→ Assigned task: The entries follow. Print each one exactly.

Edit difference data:
---
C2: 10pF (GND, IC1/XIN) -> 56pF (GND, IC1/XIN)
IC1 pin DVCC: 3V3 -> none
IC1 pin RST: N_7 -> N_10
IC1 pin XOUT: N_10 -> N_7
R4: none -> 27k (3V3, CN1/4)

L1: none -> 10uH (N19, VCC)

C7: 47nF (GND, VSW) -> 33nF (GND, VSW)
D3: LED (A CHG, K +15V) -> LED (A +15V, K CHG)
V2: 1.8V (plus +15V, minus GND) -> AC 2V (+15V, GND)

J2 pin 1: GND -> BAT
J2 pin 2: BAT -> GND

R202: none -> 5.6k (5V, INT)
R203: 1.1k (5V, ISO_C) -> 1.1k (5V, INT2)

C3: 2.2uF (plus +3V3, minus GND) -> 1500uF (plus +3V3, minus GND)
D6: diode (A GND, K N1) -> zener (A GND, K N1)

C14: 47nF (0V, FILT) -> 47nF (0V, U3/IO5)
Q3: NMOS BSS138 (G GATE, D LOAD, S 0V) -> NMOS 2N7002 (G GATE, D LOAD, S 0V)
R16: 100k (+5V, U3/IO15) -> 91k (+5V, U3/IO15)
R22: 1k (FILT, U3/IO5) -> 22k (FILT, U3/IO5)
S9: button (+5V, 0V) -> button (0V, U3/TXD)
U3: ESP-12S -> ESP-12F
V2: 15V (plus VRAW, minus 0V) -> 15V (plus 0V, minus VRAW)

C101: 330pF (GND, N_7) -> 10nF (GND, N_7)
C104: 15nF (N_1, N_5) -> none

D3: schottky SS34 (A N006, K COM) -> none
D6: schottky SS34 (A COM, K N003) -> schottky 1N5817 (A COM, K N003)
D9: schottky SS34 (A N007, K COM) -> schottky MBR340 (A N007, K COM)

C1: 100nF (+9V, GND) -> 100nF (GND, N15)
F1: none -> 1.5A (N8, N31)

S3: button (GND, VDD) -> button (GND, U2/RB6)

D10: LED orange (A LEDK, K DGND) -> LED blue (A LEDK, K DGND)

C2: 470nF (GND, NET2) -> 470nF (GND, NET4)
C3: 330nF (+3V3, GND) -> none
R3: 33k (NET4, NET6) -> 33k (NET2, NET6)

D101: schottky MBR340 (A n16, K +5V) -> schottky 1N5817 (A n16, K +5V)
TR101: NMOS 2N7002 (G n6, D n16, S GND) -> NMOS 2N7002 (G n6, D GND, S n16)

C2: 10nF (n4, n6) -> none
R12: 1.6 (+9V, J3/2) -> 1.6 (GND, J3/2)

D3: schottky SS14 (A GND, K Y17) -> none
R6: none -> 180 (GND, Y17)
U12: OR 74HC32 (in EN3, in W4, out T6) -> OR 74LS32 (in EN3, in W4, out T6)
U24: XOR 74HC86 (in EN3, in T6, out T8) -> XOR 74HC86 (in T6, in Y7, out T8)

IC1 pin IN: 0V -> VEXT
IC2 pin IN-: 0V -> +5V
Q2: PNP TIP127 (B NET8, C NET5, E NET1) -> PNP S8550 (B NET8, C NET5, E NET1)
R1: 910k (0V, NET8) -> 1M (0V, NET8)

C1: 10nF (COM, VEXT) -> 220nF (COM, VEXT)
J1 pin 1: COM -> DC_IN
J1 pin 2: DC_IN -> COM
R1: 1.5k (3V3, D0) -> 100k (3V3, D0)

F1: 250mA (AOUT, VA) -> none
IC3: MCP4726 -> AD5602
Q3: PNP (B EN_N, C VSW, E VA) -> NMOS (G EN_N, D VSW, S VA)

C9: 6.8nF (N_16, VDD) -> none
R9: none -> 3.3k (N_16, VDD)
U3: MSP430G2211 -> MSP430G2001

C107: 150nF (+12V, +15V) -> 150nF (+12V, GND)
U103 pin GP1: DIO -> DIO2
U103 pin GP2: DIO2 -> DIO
---
→ Exercise solution:
C2: 10pF (GND, IC1/XIN) -> 56pF (GND, IC1/XIN)
IC1 pin DVCC: 3V3 -> none
IC1 pin RST: N_7 -> N_10
IC1 pin XOUT: N_10 -> N_7
R4: none -> 27k (3V3, CN1/4)

L1: none -> 10uH (N19, VCC)

C7: 47nF (GND, VSW) -> 33nF (GND, VSW)
D3: LED (A CHG, K +15V) -> LED (A +15V, K CHG)
V2: 1.8V (plus +15V, minus GND) -> AC 2V (+15V, GND)

J2 pin 1: GND -> BAT
J2 pin 2: BAT -> GND

R202: none -> 5.6k (5V, INT)
R203: 1.1k (5V, ISO_C) -> 1.1k (5V, INT2)

C3: 2.2uF (plus +3V3, minus GND) -> 1500uF (plus +3V3, minus GND)
D6: diode (A GND, K N1) -> zener (A GND, K N1)

C14: 47nF (0V, FILT) -> 47nF (0V, U3/IO5)
Q3: NMOS BSS138 (G GATE, D LOAD, S 0V) -> NMOS 2N7002 (G GATE, D LOAD, S 0V)
R16: 100k (+5V, U3/IO15) -> 91k (+5V, U3/IO15)
R22: 1k (FILT, U3/IO5) -> 22k (FILT, U3/IO5)
S9: button (+5V, 0V) -> button (0V, U3/TXD)
U3: ESP-12S -> ESP-12F
V2: 15V (plus VRAW, minus 0V) -> 15V (plus 0V, minus VRAW)

C101: 330pF (GND, N_7) -> 10nF (GND, N_7)
C104: 15nF (N_1, N_5) -> none

D3: schottky SS34 (A N006, K COM) -> none
D6: schottky SS34 (A COM, K N003) -> schottky 1N5817 (A COM, K N003)
D9: schottky SS34 (A N007, K COM) -> schottky MBR340 (A N007, K COM)

C1: 100nF (+9V, GND) -> 100nF (GND, N15)
F1: none -> 1.5A (N8, N31)

S3: button (GND, VDD) -> button (GND, U2/RB6)

D10: LED orange (A LEDK, K DGND) -> LED blue (A LEDK, K DGND)

C2: 470nF (GND, NET2) -> 470nF (GND, NET4)
C3: 330nF (+3V3, GND) -> none
R3: 33k (NET4, NET6) -> 33k (NET2, NET6)

D101: schottky MBR340 (A n16, K +5V) -> schottky 1N5817 (A n16, K +5V)
TR101: NMOS 2N7002 (G n6, D n16, S GND) -> NMOS 2N7002 (G n6, D GND, S n16)

C2: 10nF (n4, n6) -> none
R12: 1.6 (+9V, J3/2) -> 1.6 (GND, J3/2)

D3: schottky SS14 (A GND, K Y17) -> none
R6: none -> 180 (GND, Y17)
U12: OR 74HC32 (in EN3, in W4, out T6) -> OR 74LS32 (in EN3, in W4, out T6)
U24: XOR 74HC86 (in EN3, in T6, out T8) -> XOR 74HC86 (in T6, in Y7, out T8)

IC1 pin IN: 0V -> VEXT
IC2 pin IN-: 0V -> +5V
Q2: PNP TIP127 (B NET8, C NET5, E NET1) -> PNP S8550 (B NET8, C NET5, E NET1)
R1: 910k (0V, NET8) -> 1M (0V, NET8)

C1: 10nF (COM, VEXT) -> 220nF (COM, VEXT)
J1 pin 1: COM -> DC_IN
J1 pin 2: DC_IN -> COM
R1: 1.5k (3V3, D0) -> 100k (3V3, D0)

F1: 250mA (AOUT, VA) -> none
IC3: MCP4726 -> AD5602
Q3: PNP (B EN_N, C VSW, E VA) -> NMOS (G EN_N, D VSW, S VA)

C9: 6.8nF (N_16, VDD) -> none
R9: none -> 3.3k (N_16, VDD)
U3: MSP430G2211 -> MSP430G2001

C107: 150nF (+12V, +15V) -> 150nF (+12V, GND)
U103 pin GP1: DIO -> DIO2
U103 pin GP2: DIO2 -> DIO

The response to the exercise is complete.